◆ **PROMPT**:
Reproduce all the entries exactly and keep the pictures out.
=== TASK DATA ===
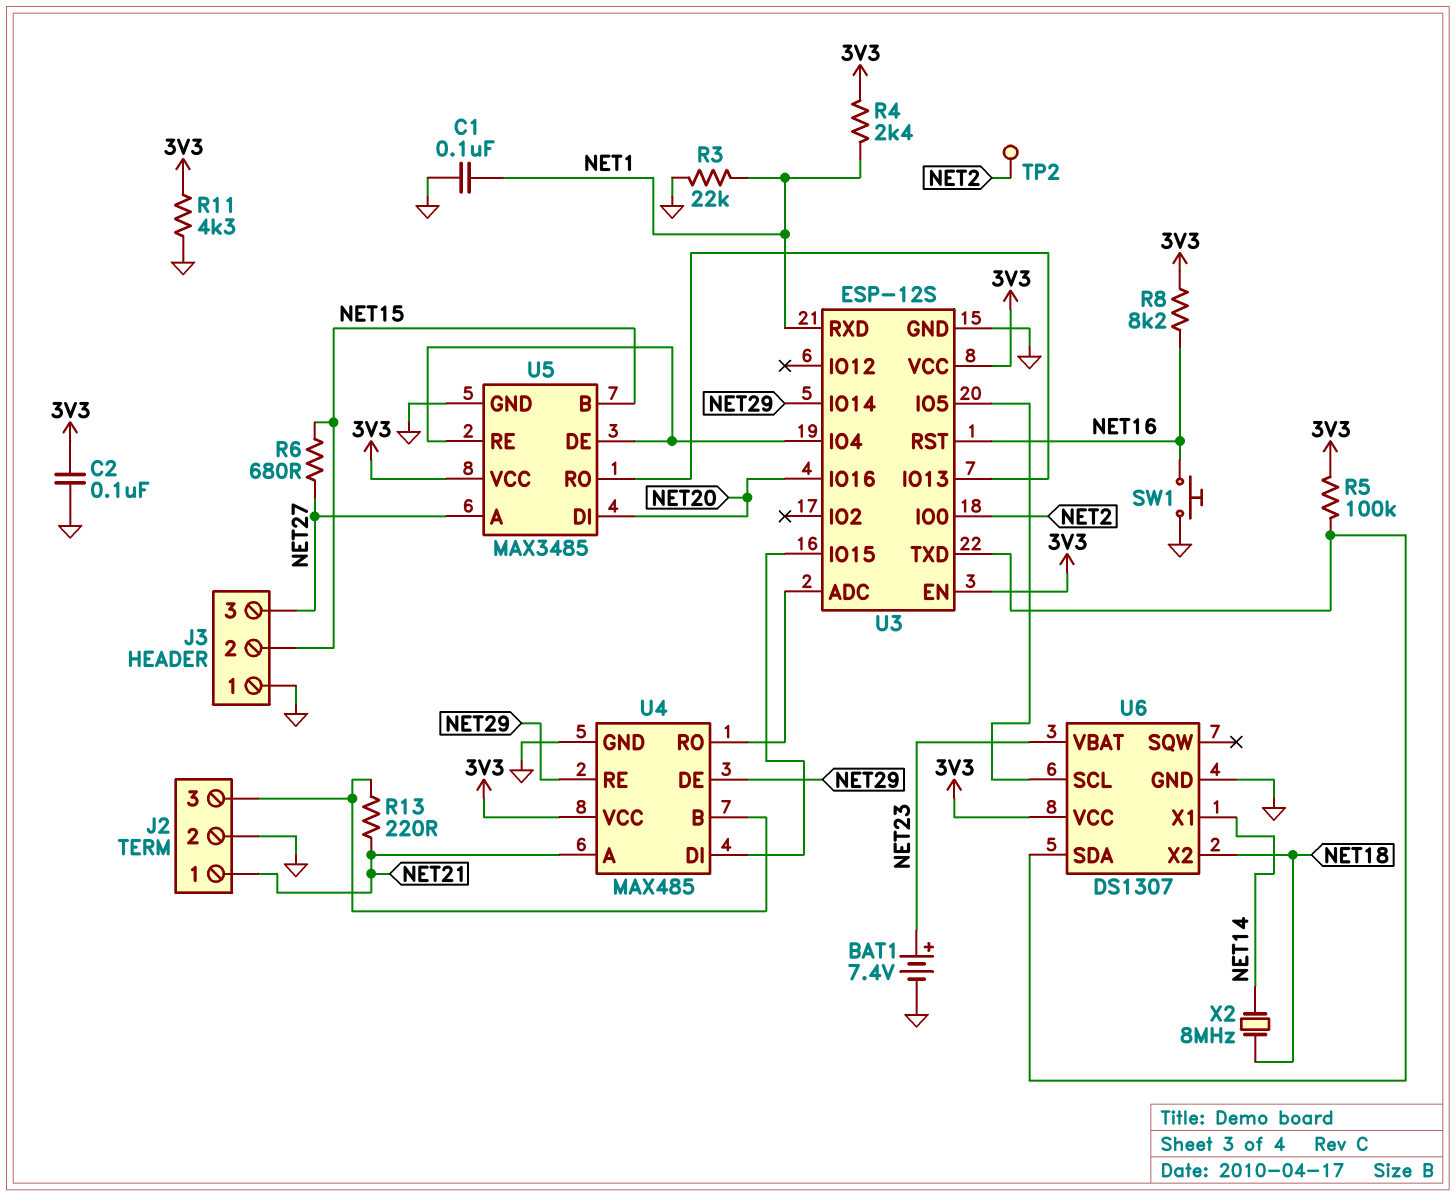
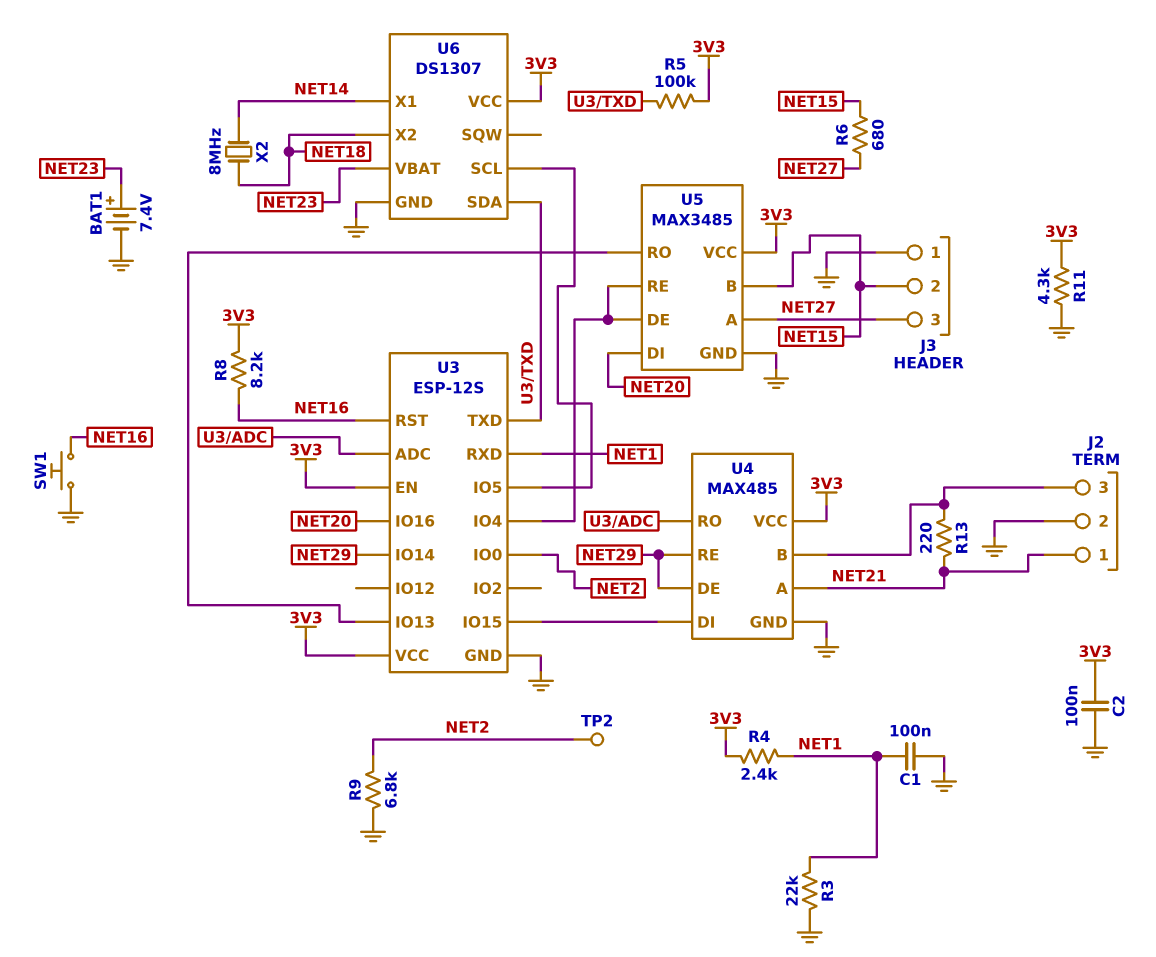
R9: none -> 6.8k (GND, NET2)

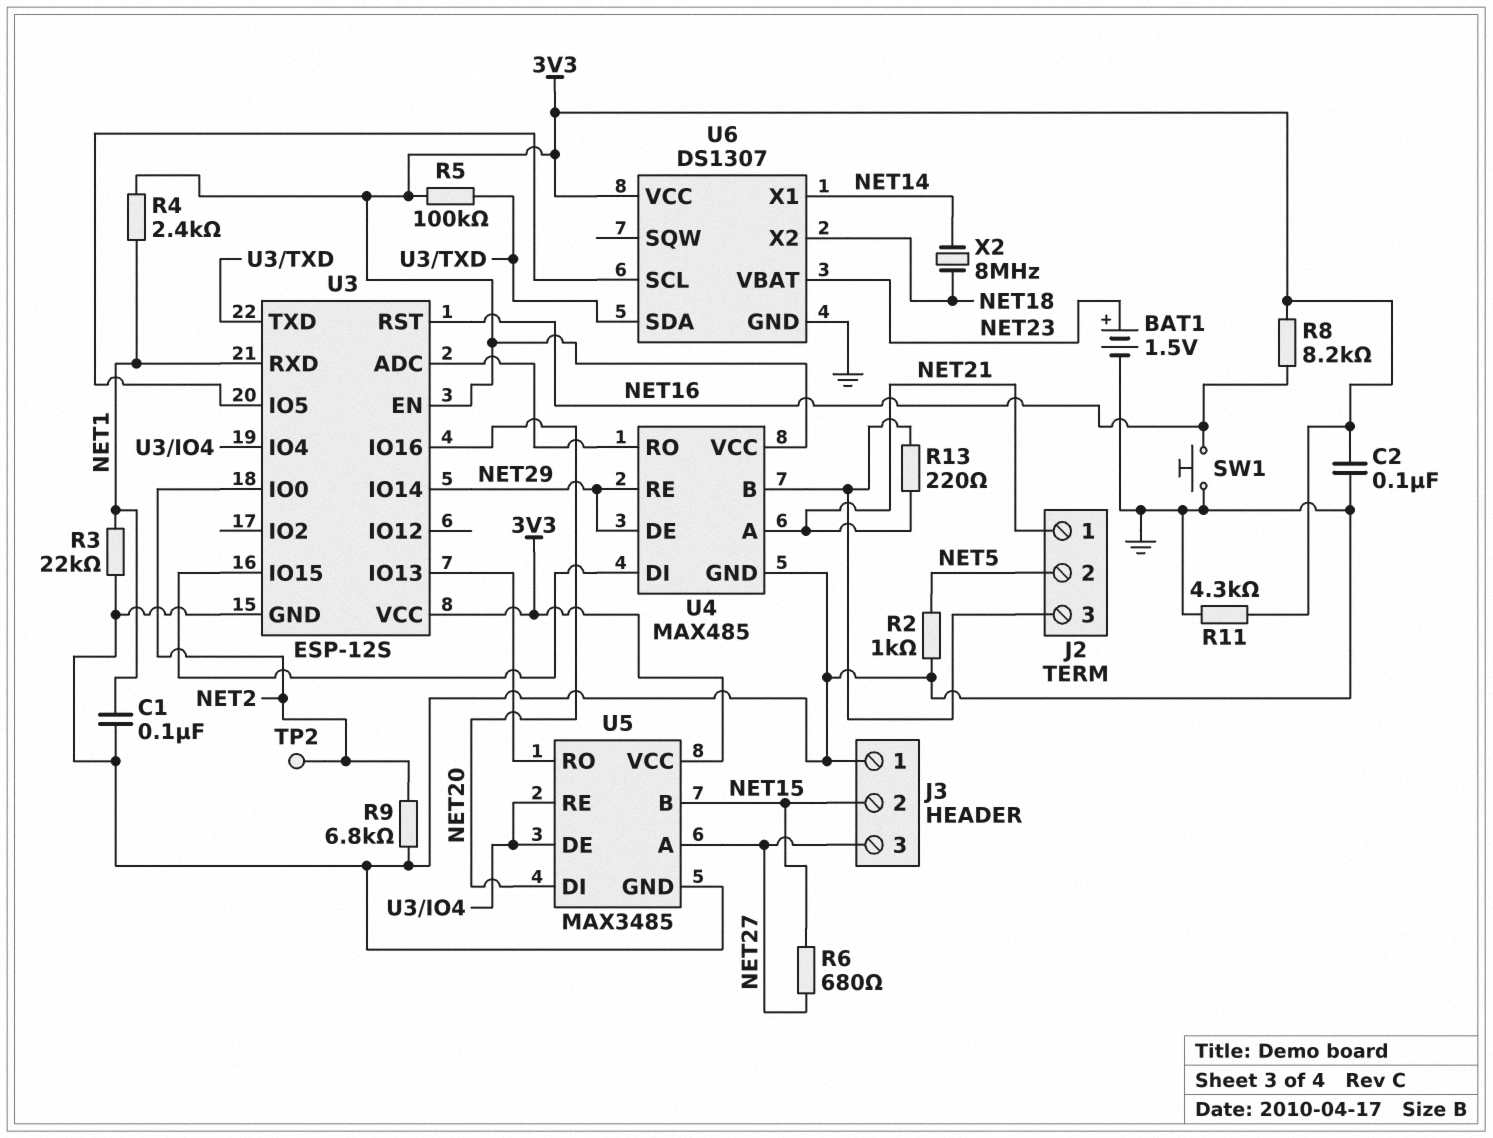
BAT1: 7.4V (plus NET23, minus GND) -> 1.5V (plus NET23, minus GND)
J2 pin 2: GND -> NET5
R2: none -> 1k (GND, NET5)

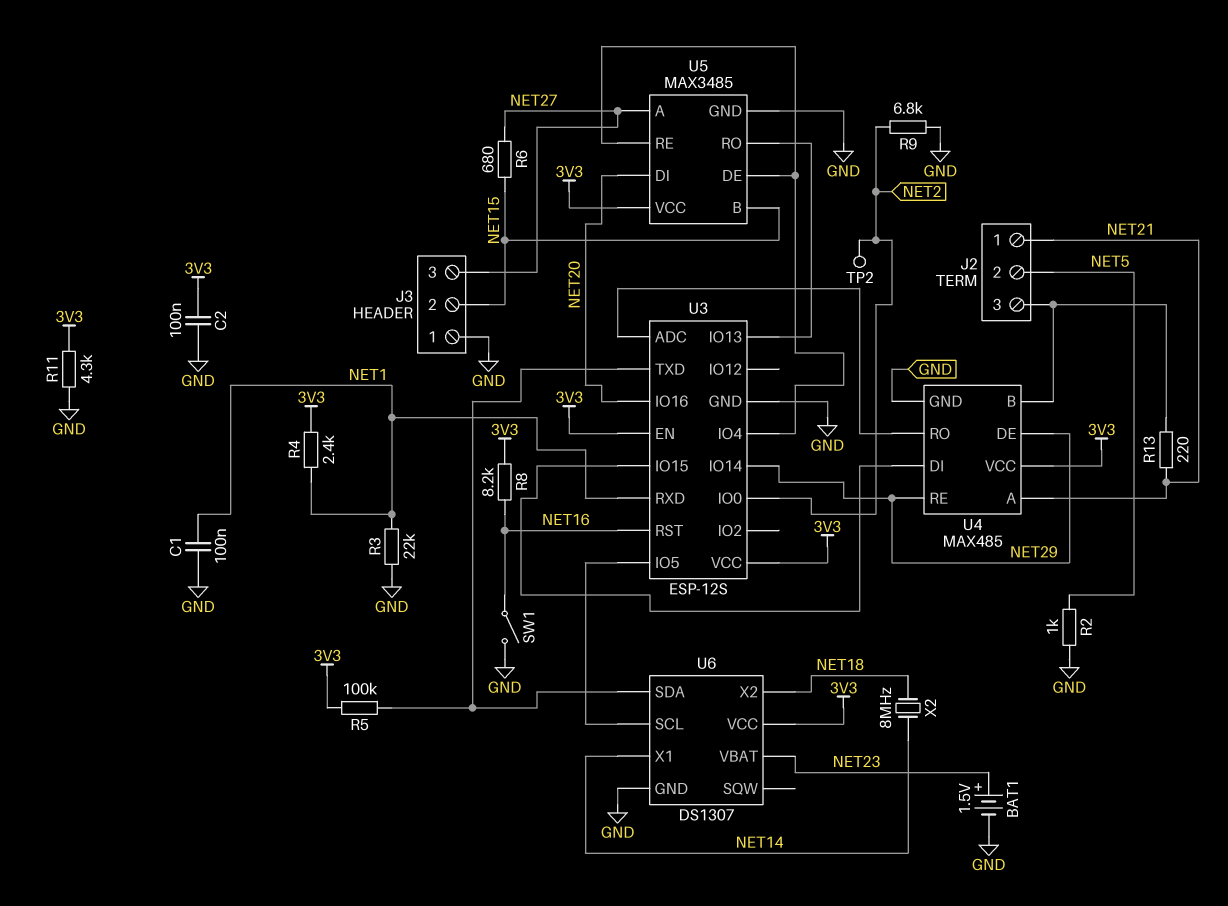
SW1: button (GND, NET16) -> switch (GND, NET16)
===
◆ **RESPONSE TO THIS TASK**:
R9: none -> 6.8k (GND, NET2)

BAT1: 7.4V (plus NET23, minus GND) -> 1.5V (plus NET23, minus GND)
J2 pin 2: GND -> NET5
R2: none -> 1k (GND, NET5)

SW1: button (GND, NET16) -> switch (GND, NET16)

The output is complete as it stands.